THE INPUT:

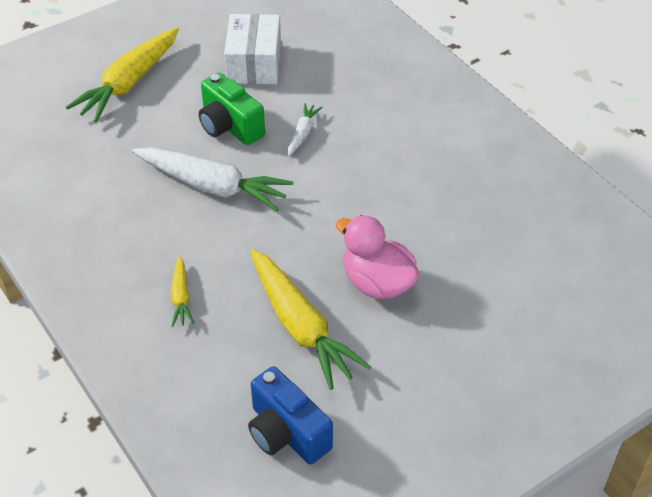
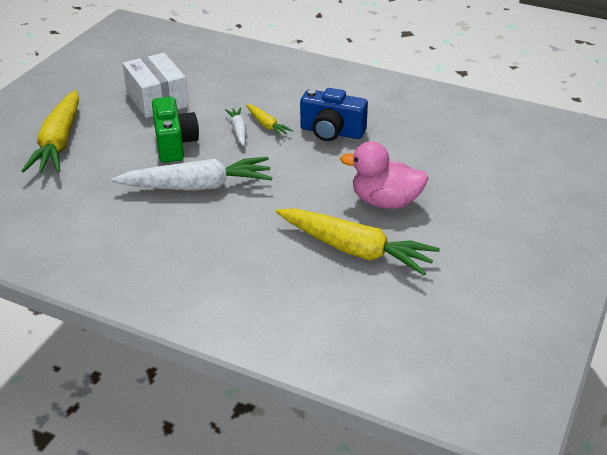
camera: 30 degrees left, 10 degrees down
(181, 297) = (240, 267): yellow carrot -> yellow carrot (266, 125)
(229, 126) = (174, 144): green camera -> green camera turned 120 degrees counterclockwise
(286, 433) = (411, 322): blue camera -> blue camera (331, 132)

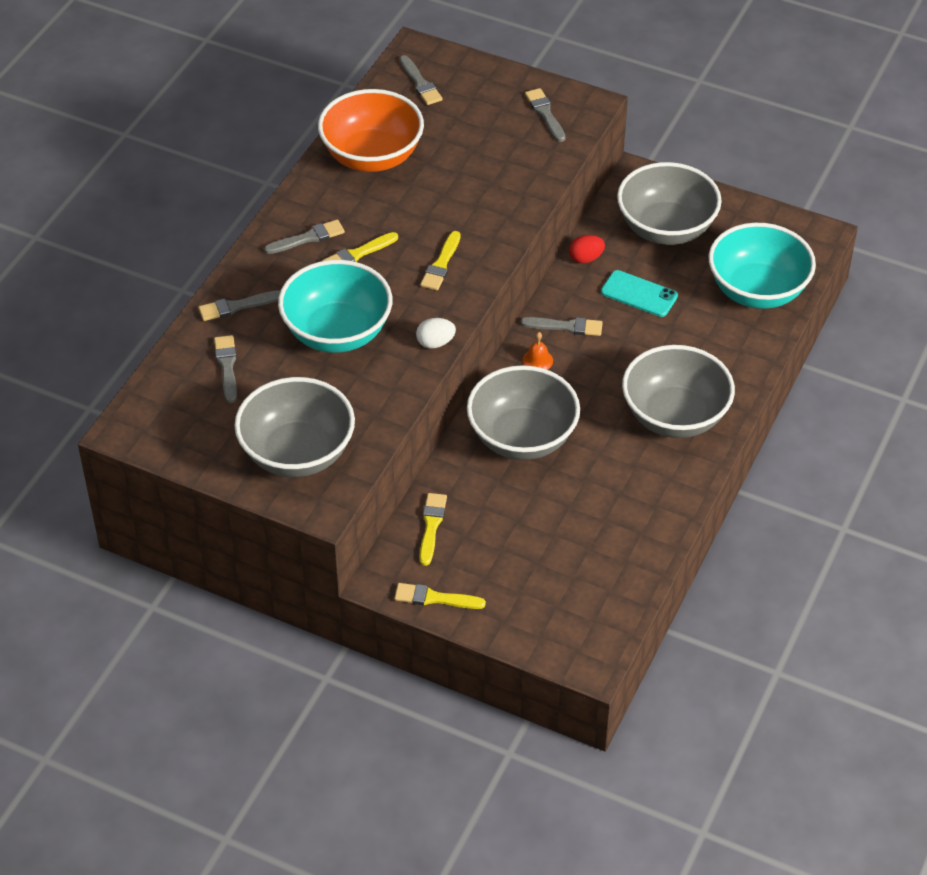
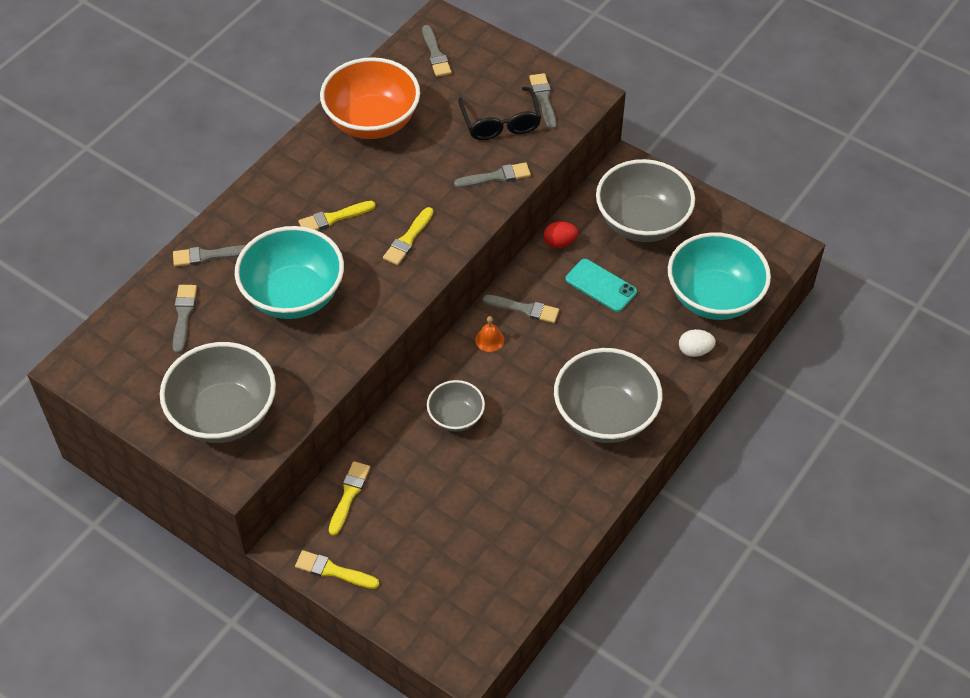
camera: 10 degrees right, 5 degrees up
(308, 238) = (292, 195): grey brush -> grey brush (496, 177)
(435, 343) = (382, 319): white egg -> white egg (695, 351)
(506, 141) = (500, 122): none -> black glasses
(522, 438) = (456, 417): grey bowl -> grey bowl, size x0.54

ASSIGNMENT:
Extract, verbatim, the lines from the one containing "(506, 141) = (500, 122): none" through the last line of the listing above.

EXERCISE ANSWER:
(506, 141) = (500, 122): none -> black glasses
(522, 438) = (456, 417): grey bowl -> grey bowl, size x0.54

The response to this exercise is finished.